In your copy, include every line of the listing below exactly but none of the pictures.

-- RAW DATA follows --

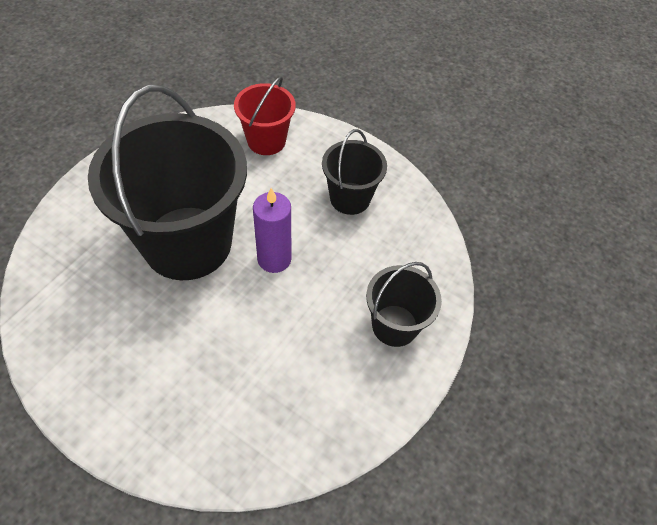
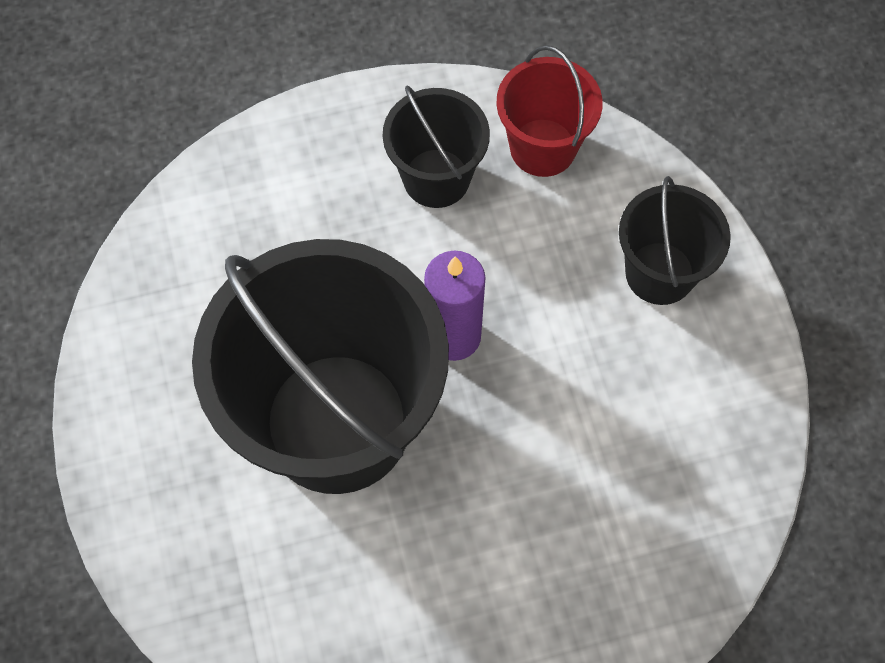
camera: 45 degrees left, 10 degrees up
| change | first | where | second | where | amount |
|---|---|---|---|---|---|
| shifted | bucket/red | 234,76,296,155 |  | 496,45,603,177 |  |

-- RAW DATA concluded --

RESULT OF THE TASK |
camera: 45 degrees left, 10 degrees up
| change | first | where | second | where | amount |
|---|---|---|---|---|---|
| shifted | bucket/red | 234,76,296,155 |  | 496,45,603,177 |  |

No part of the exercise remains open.